====== Data supplied
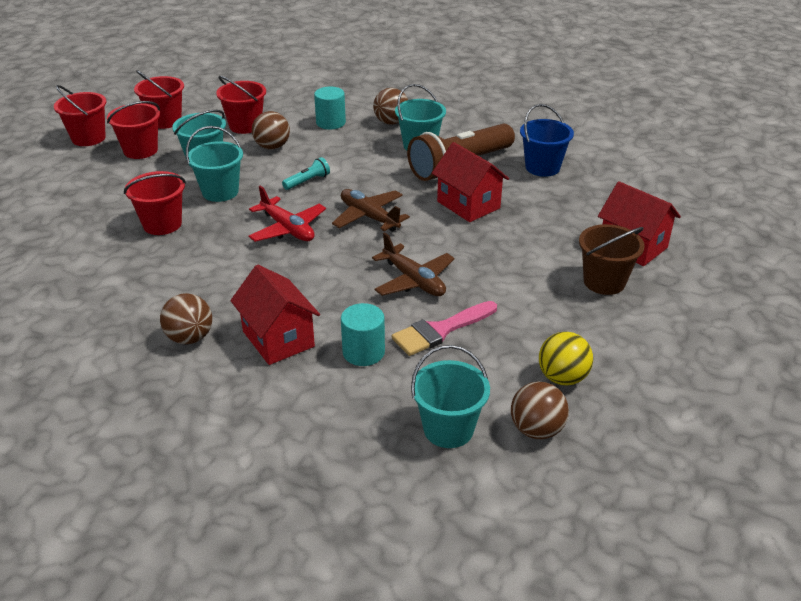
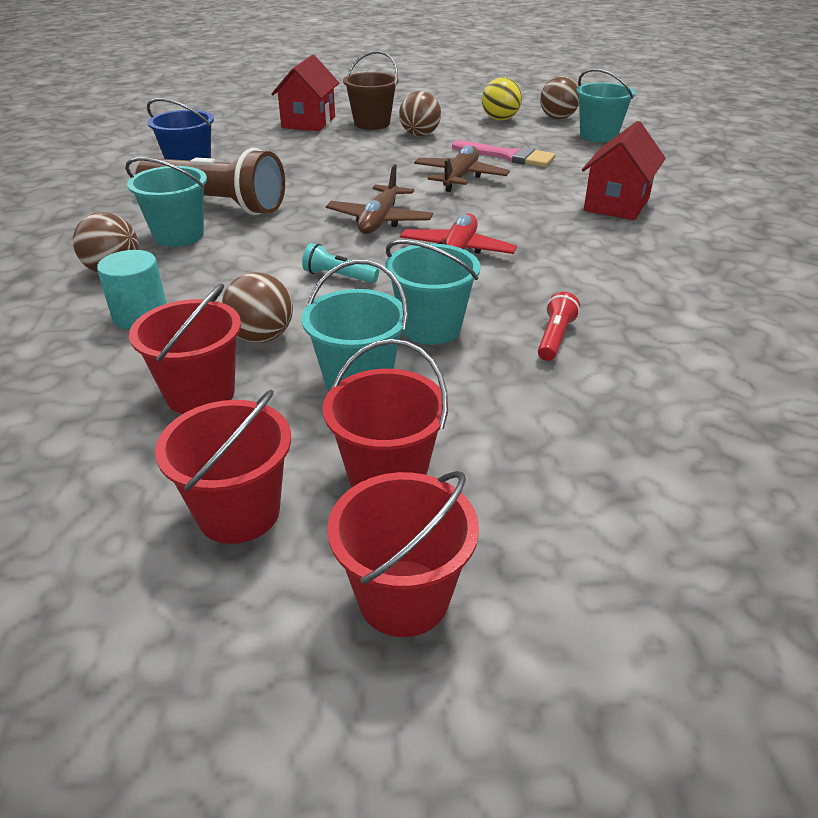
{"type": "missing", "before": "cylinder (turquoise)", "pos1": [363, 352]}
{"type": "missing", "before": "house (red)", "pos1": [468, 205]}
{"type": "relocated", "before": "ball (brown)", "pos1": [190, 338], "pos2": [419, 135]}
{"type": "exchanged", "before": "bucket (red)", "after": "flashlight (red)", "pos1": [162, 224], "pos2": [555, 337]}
============
====== Data supplied
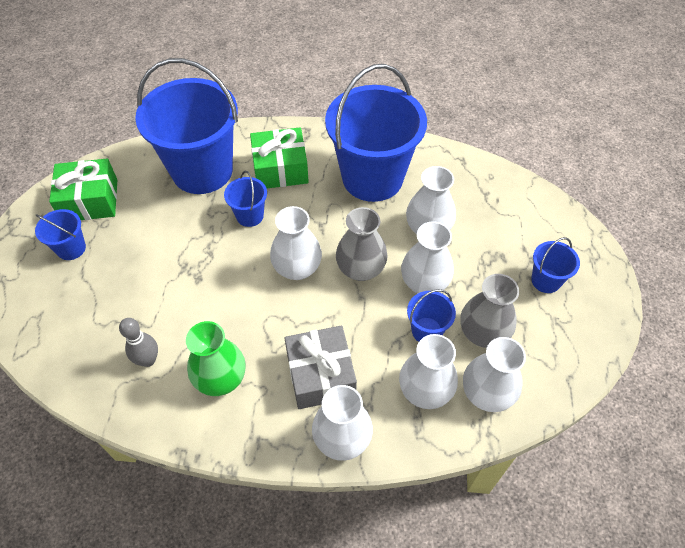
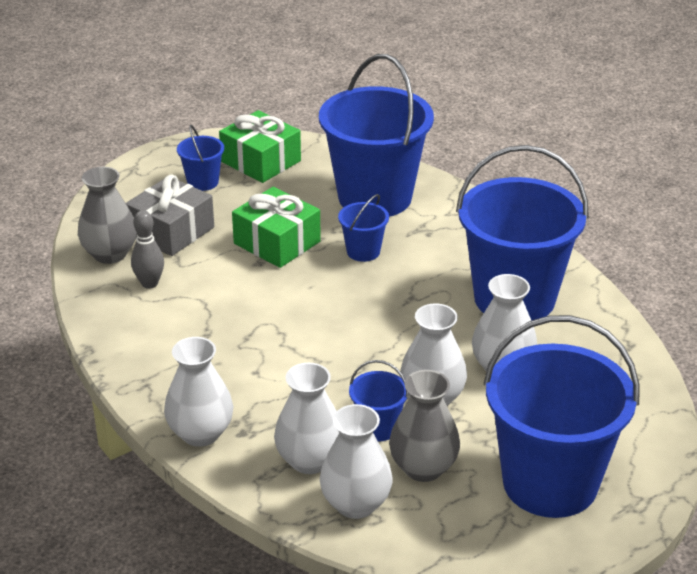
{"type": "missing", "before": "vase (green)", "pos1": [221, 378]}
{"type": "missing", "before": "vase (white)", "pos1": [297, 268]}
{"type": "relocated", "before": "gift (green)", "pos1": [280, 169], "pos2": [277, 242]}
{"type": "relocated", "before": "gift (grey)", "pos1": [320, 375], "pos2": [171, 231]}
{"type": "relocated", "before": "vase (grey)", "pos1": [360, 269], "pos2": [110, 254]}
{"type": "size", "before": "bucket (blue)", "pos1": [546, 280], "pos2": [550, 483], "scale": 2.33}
============
» **What you should do**:
Across all the records, find the lines containing the word "vase" and reproduce each one.

» **Solution for this problem**:
{"type": "missing", "before": "vase (green)", "pos1": [221, 378]}
{"type": "missing", "before": "vase (white)", "pos1": [297, 268]}
{"type": "relocated", "before": "vase (grey)", "pos1": [360, 269], "pos2": [110, 254]}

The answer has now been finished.